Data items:
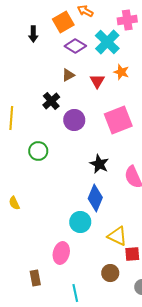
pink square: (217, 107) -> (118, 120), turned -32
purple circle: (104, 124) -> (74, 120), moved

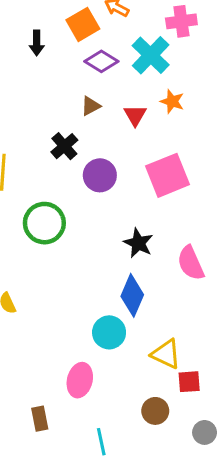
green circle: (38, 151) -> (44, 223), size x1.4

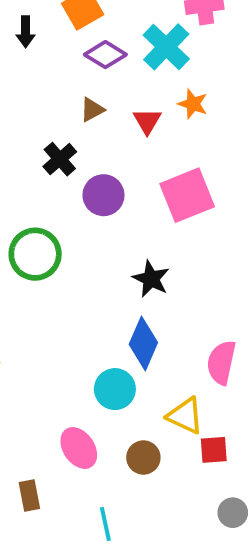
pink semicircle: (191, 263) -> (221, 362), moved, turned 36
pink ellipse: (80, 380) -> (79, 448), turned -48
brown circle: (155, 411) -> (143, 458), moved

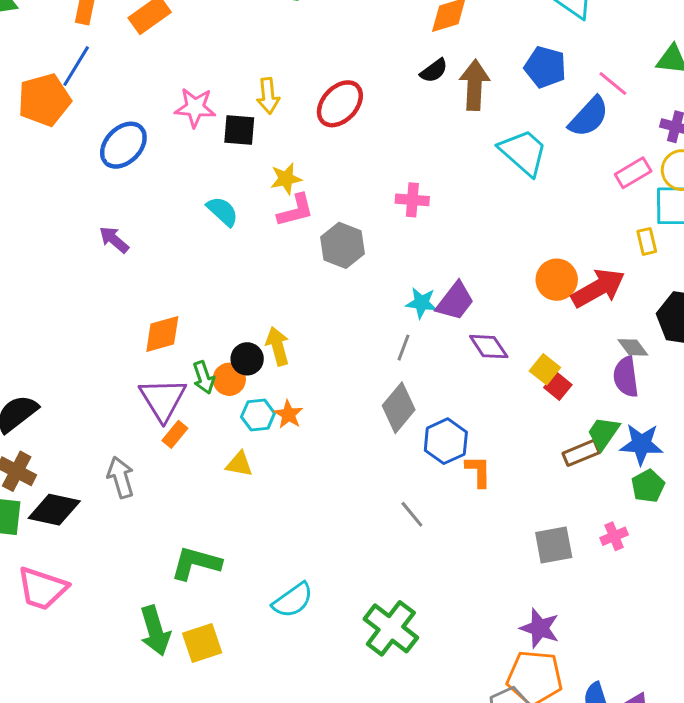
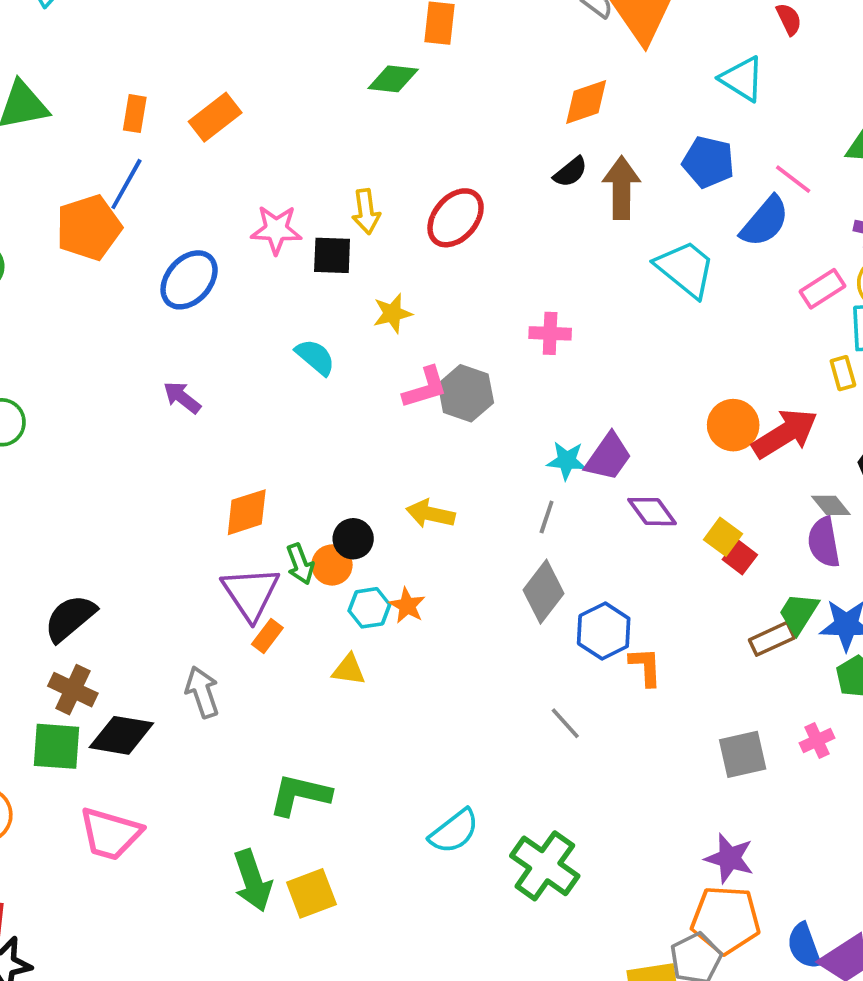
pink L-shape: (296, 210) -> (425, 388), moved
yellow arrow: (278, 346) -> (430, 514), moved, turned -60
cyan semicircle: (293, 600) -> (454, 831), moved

▶ ABOUT THIS EXERCISE: Lines holding "pink": copy each one from the records above.

▶ ANSWER SPACE:
pink square: (217, 107) -> (118, 120), turned -32
pink semicircle: (191, 263) -> (221, 362), moved, turned 36
pink ellipse: (80, 380) -> (79, 448), turned -48
pink L-shape: (296, 210) -> (425, 388), moved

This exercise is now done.